#### DESCRIPTION OF THE TASK:
Your answer must be an exact copy of the data, without any pictures.

Revision comparison data
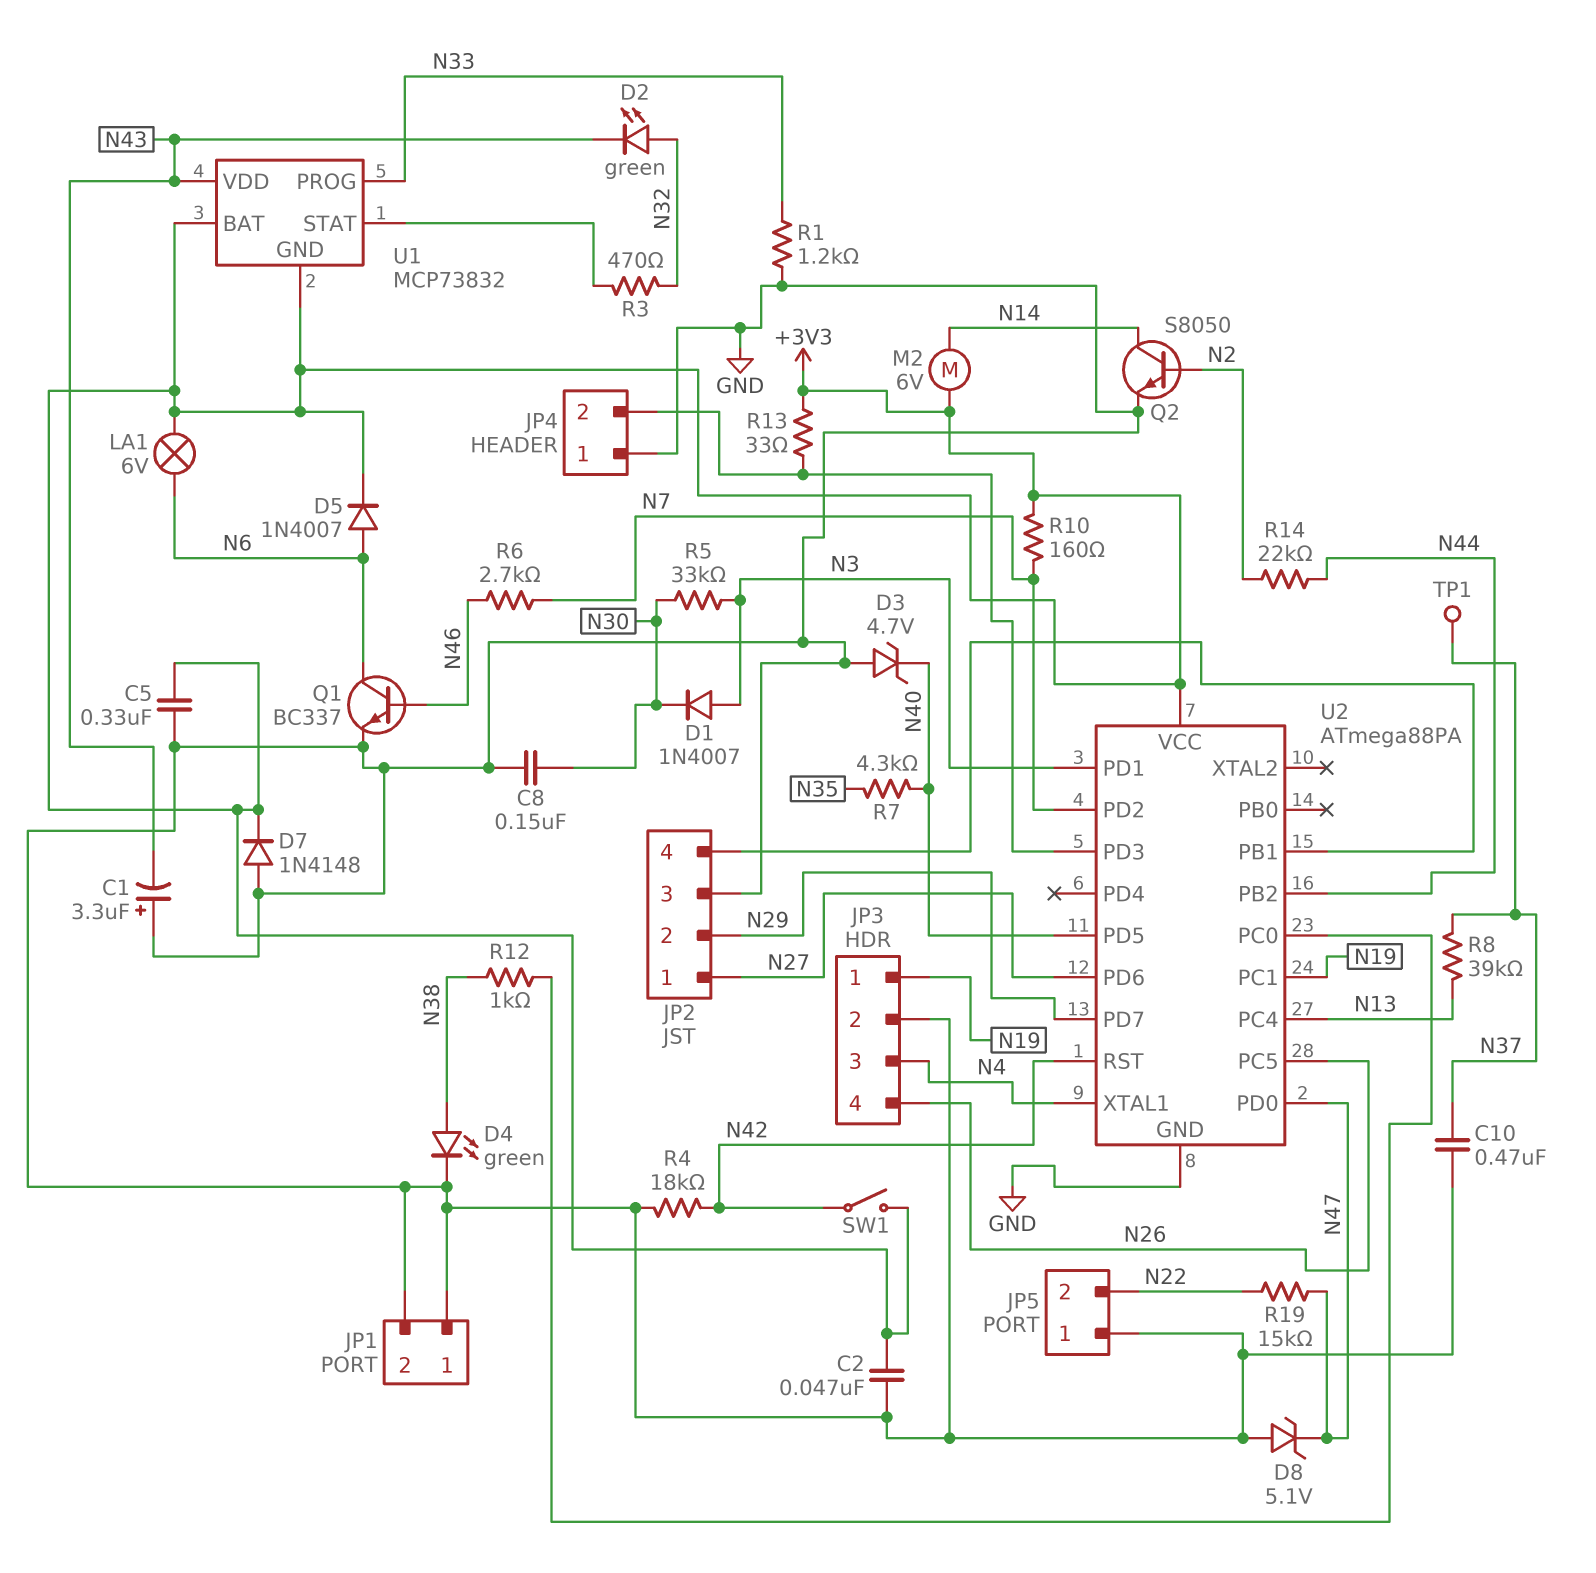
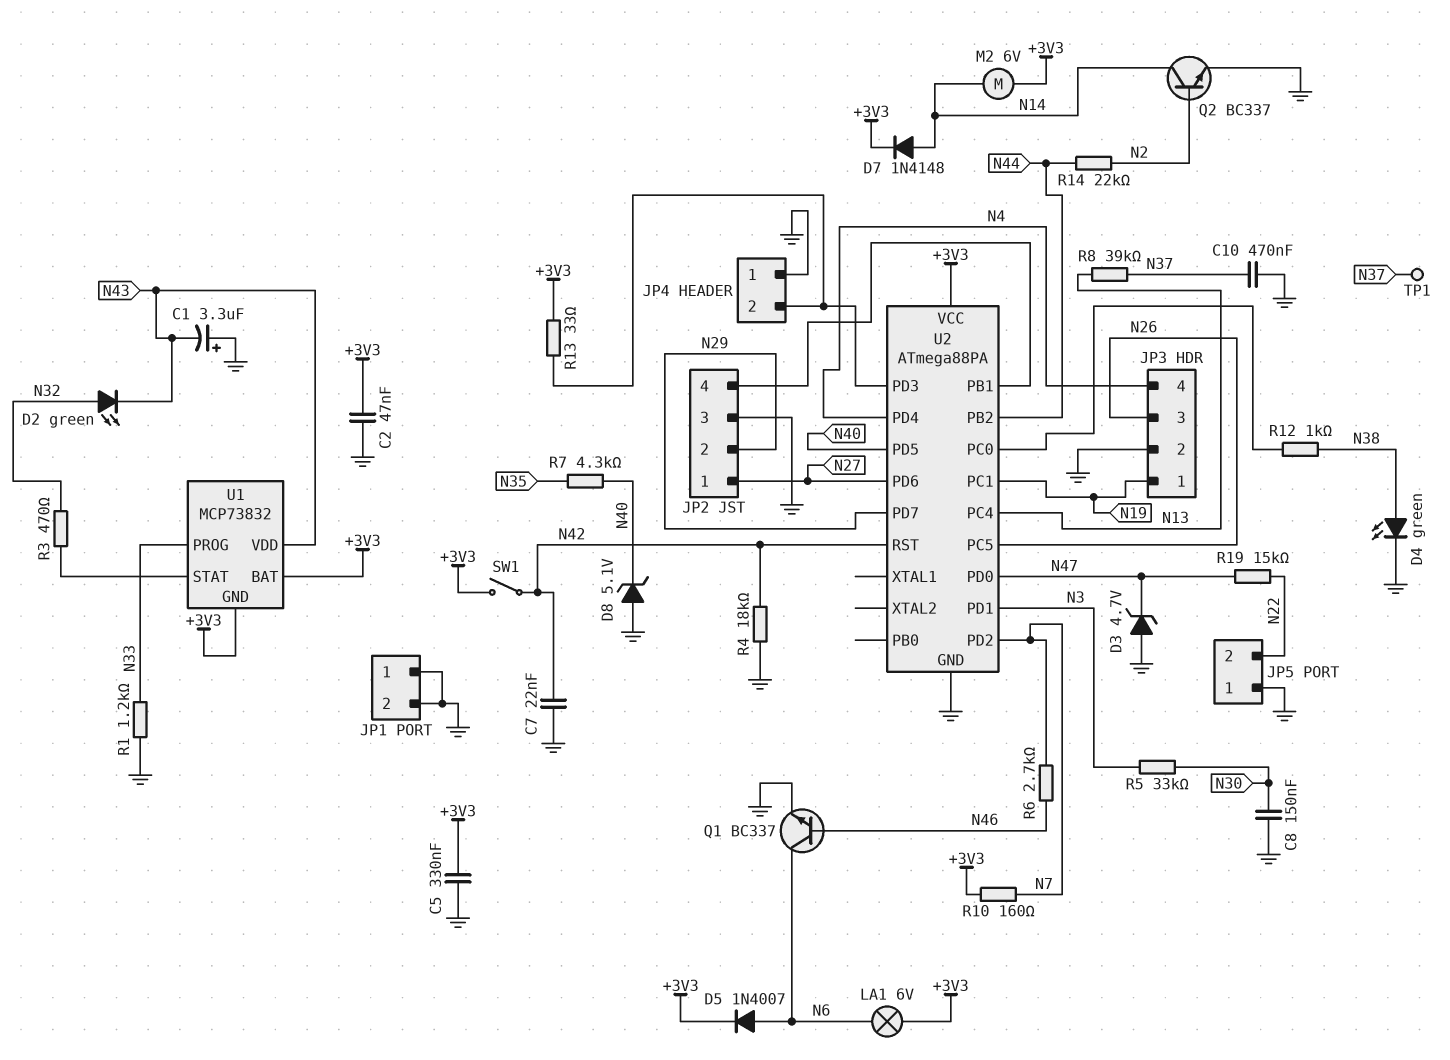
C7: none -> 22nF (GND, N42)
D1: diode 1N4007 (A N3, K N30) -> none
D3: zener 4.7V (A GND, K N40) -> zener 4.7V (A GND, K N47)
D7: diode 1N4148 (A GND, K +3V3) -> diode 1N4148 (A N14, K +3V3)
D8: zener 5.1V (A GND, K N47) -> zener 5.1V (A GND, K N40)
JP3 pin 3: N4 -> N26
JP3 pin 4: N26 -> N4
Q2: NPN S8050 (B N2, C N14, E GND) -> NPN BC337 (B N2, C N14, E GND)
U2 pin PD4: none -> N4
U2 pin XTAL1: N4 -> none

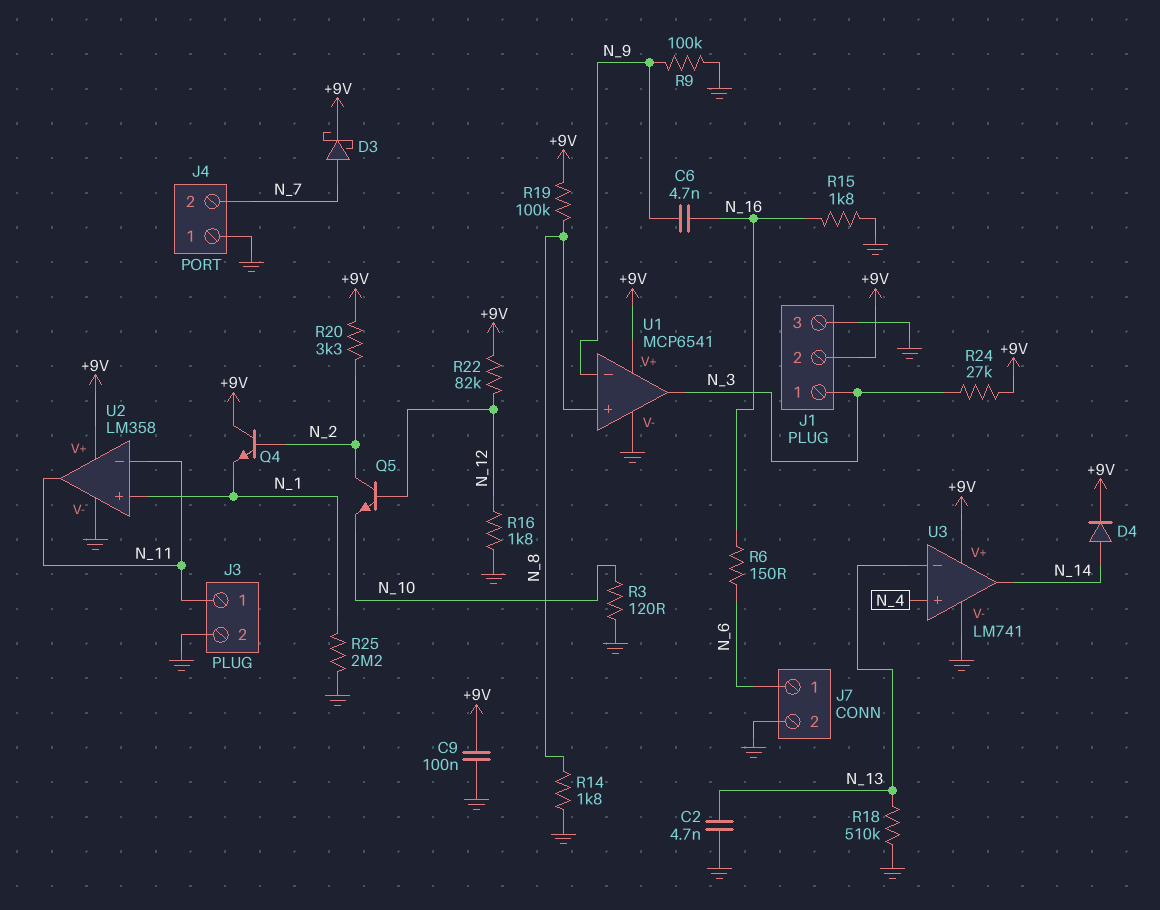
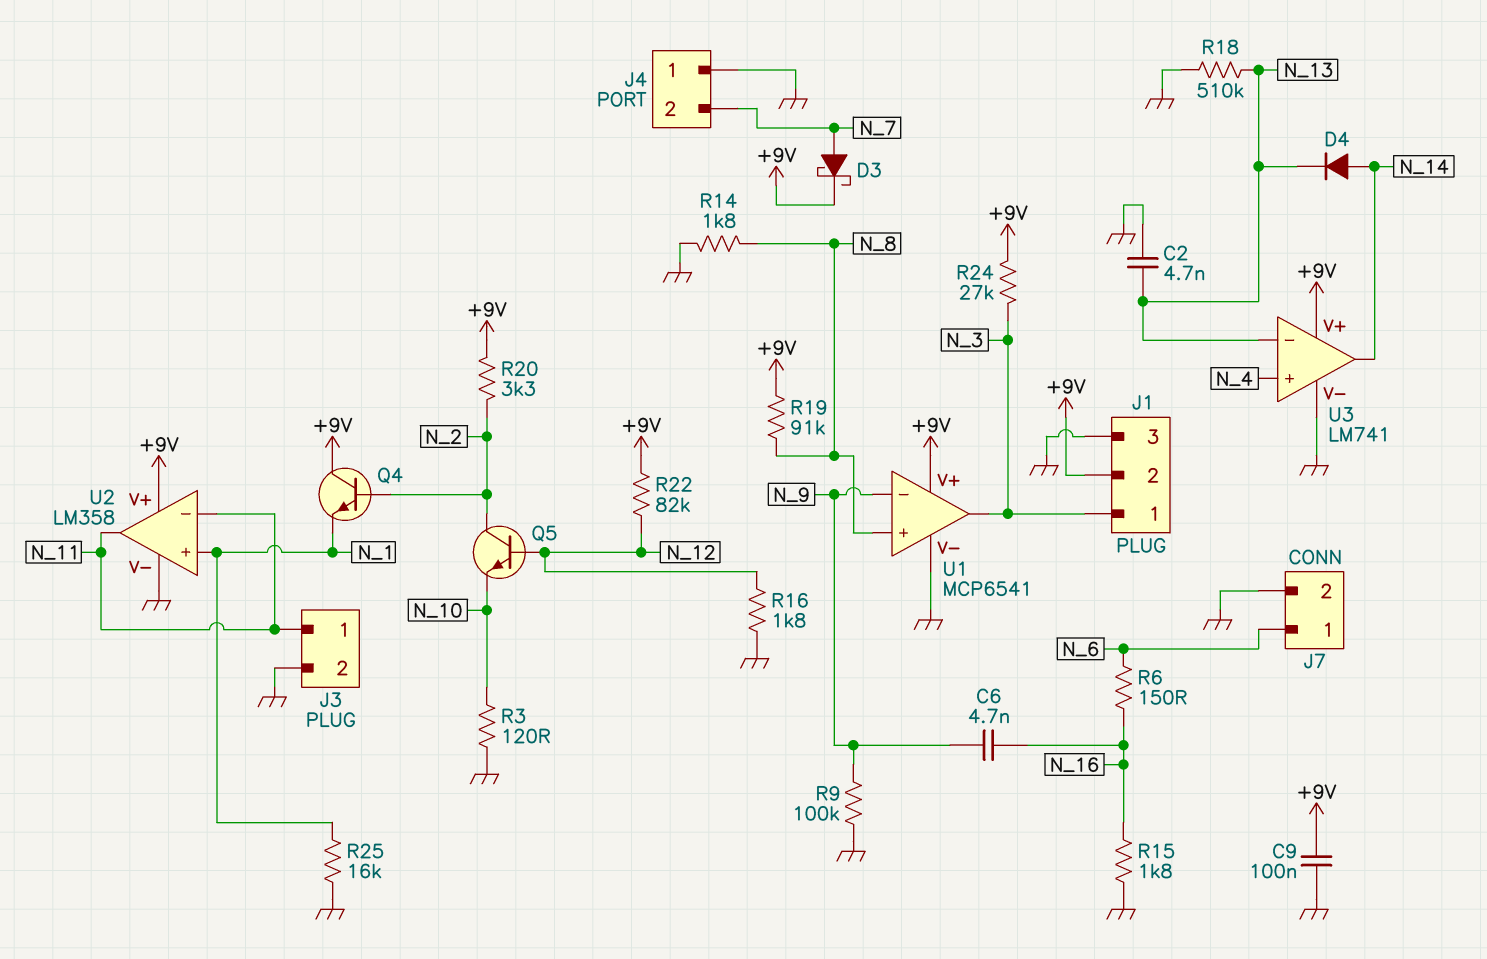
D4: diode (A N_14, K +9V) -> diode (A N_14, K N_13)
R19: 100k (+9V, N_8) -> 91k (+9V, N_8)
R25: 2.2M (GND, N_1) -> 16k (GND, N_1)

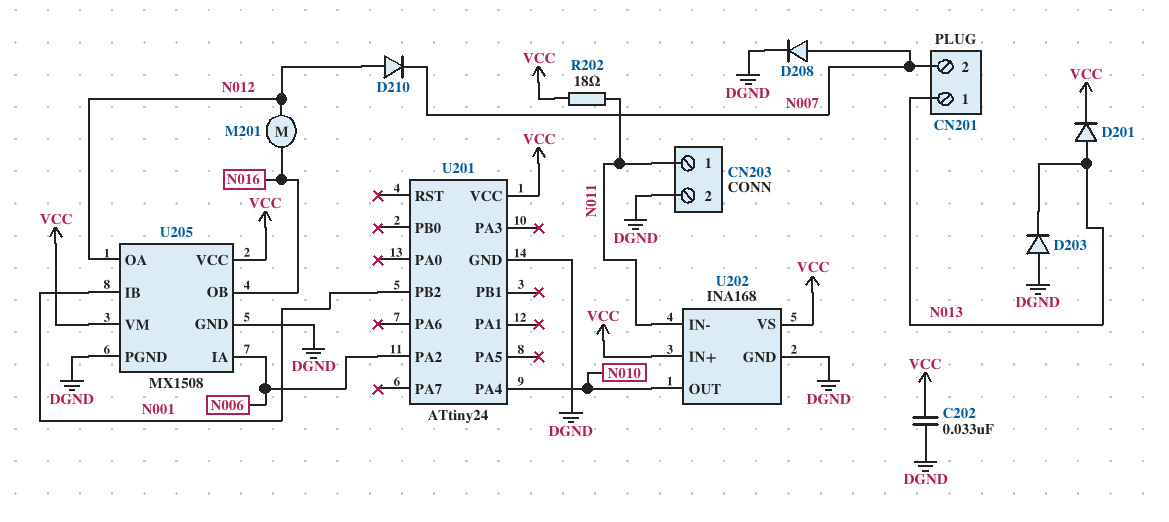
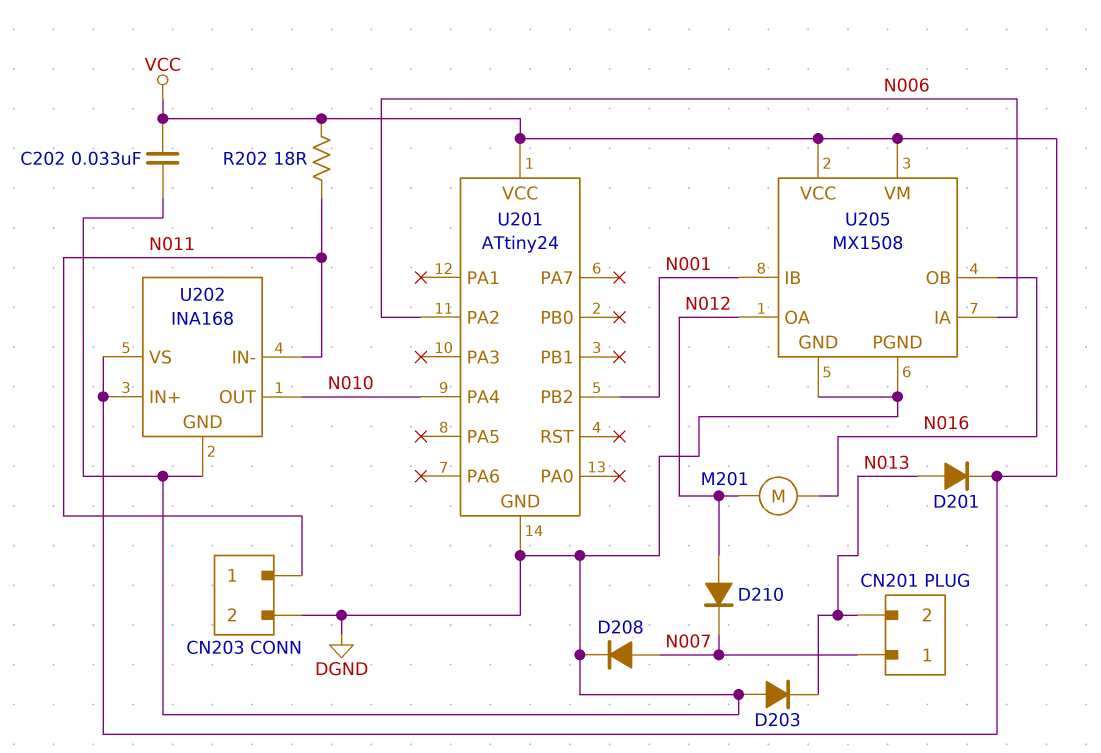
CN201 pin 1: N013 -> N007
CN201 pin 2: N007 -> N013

#### WRITTEN SOLUTION:
C7: none -> 22nF (GND, N42)
D1: diode 1N4007 (A N3, K N30) -> none
D3: zener 4.7V (A GND, K N40) -> zener 4.7V (A GND, K N47)
D7: diode 1N4148 (A GND, K +3V3) -> diode 1N4148 (A N14, K +3V3)
D8: zener 5.1V (A GND, K N47) -> zener 5.1V (A GND, K N40)
JP3 pin 3: N4 -> N26
JP3 pin 4: N26 -> N4
Q2: NPN S8050 (B N2, C N14, E GND) -> NPN BC337 (B N2, C N14, E GND)
U2 pin PD4: none -> N4
U2 pin XTAL1: N4 -> none

D4: diode (A N_14, K +9V) -> diode (A N_14, K N_13)
R19: 100k (+9V, N_8) -> 91k (+9V, N_8)
R25: 2.2M (GND, N_1) -> 16k (GND, N_1)

CN201 pin 1: N013 -> N007
CN201 pin 2: N007 -> N013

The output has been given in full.